*Task directions:* Taking the listing below line by line, tally those that contain the string "brick". Give the total alone.

*Exercise data:*
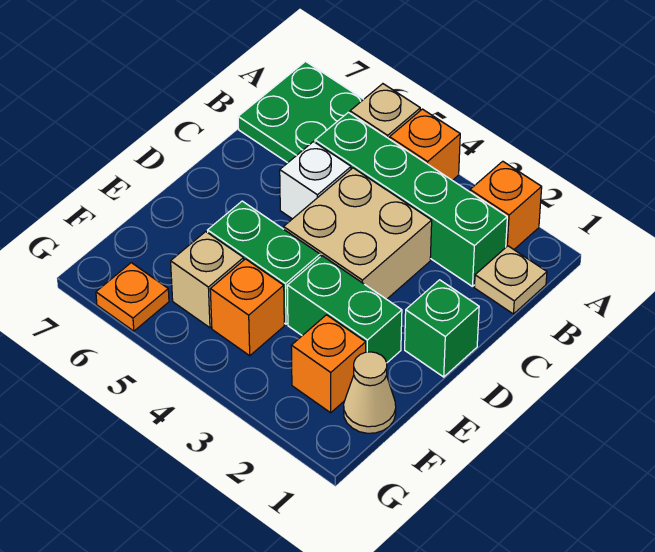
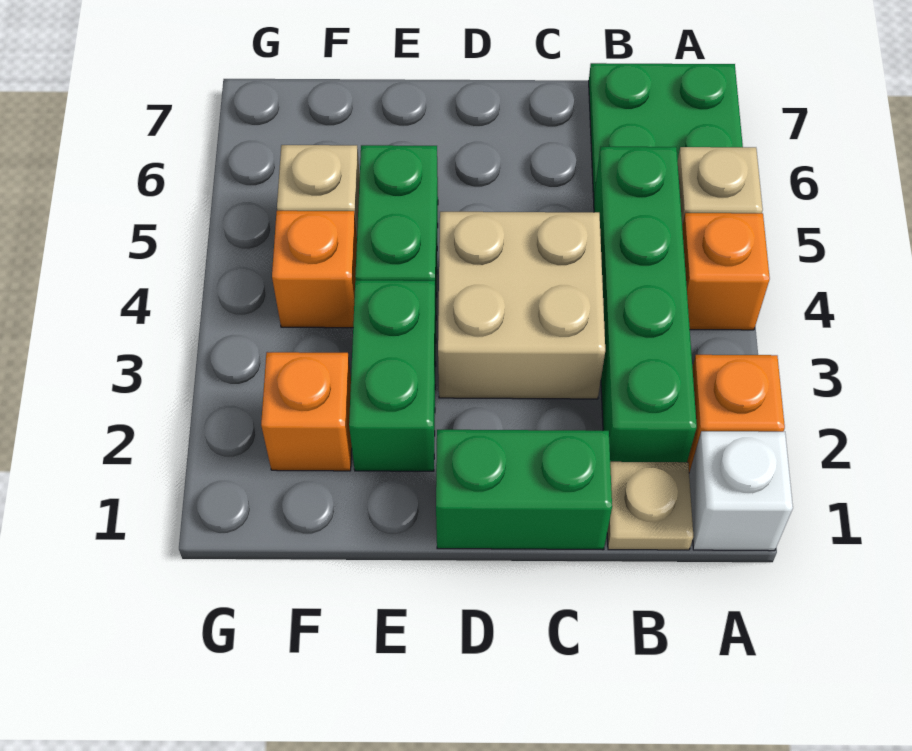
white brick C5 level 1 -> white brick A1 level 1
green brick D1 level 1 -> green brick C1:D1 level 1
tan cone F1 level 1 -> none
orange plate G6 level 1 -> none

*Result:* 2